INFORMATION SUPPLIED ▸
####
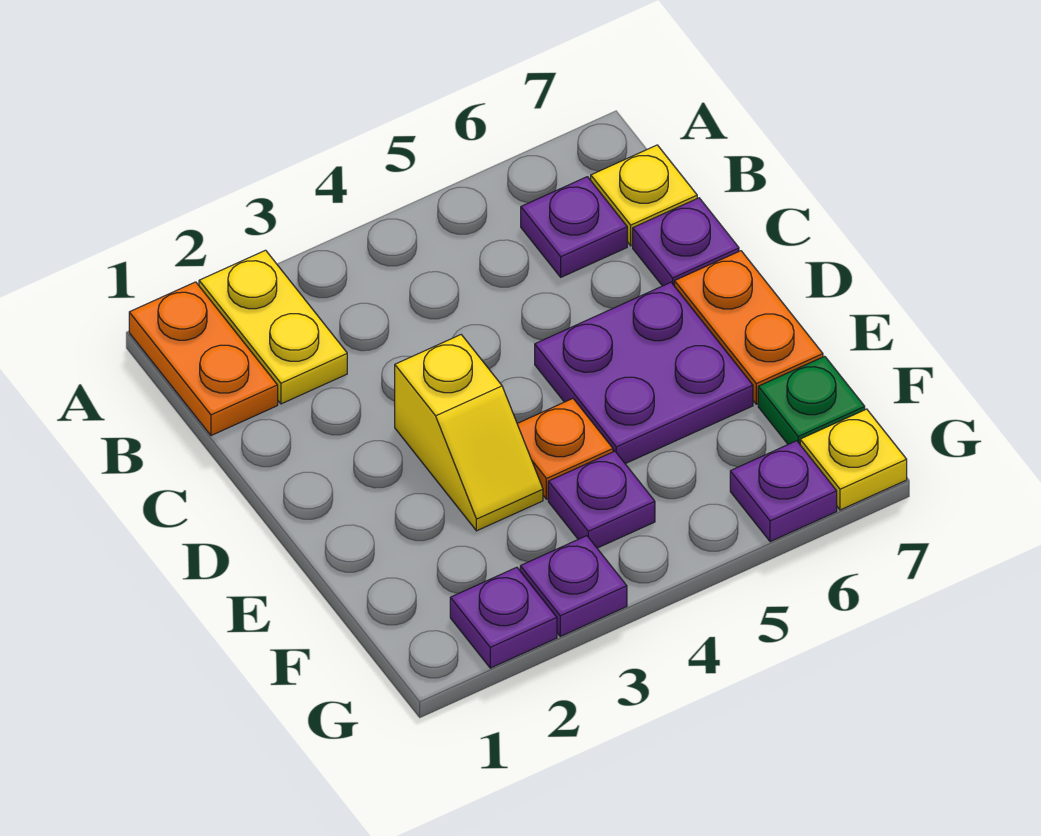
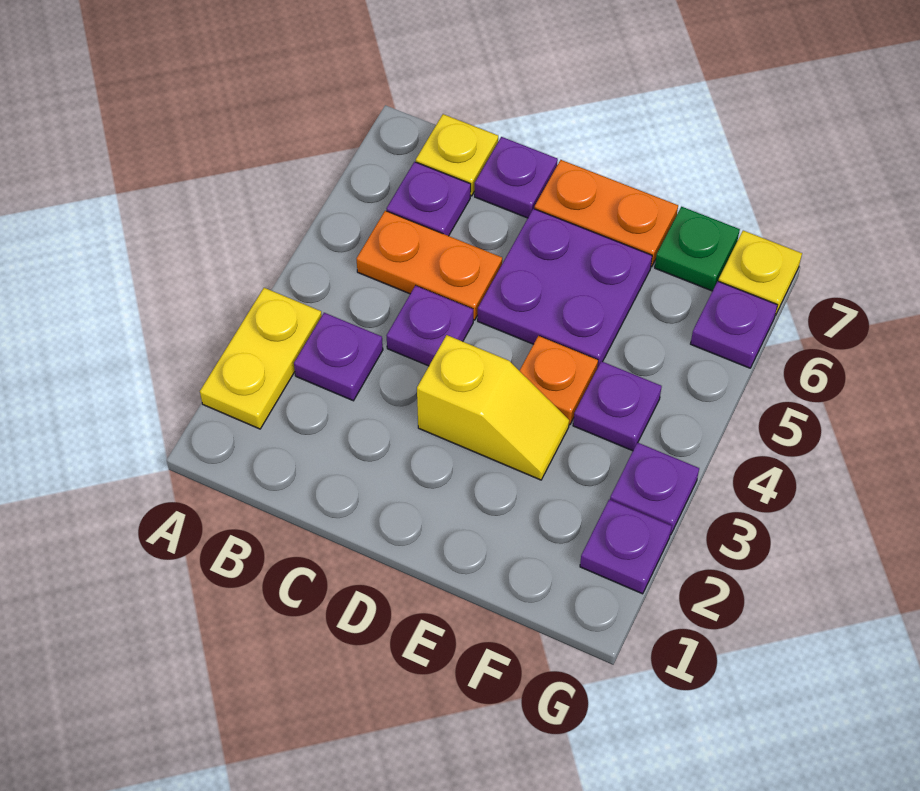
orange plate A1:B1 level 1 -> orange plate B5:C5 level 1
yellow plate A2:B2 level 1 -> yellow plate A2:A3 level 1
none -> purple plate B3 level 1
none -> purple plate C4 level 1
####
GOAL OF THE EXERCISE ▸ In the material above, please find every line that includes the word "purple" and copy it.

SOLUTION FOR THIS TASK ▸
none -> purple plate B3 level 1
none -> purple plate C4 level 1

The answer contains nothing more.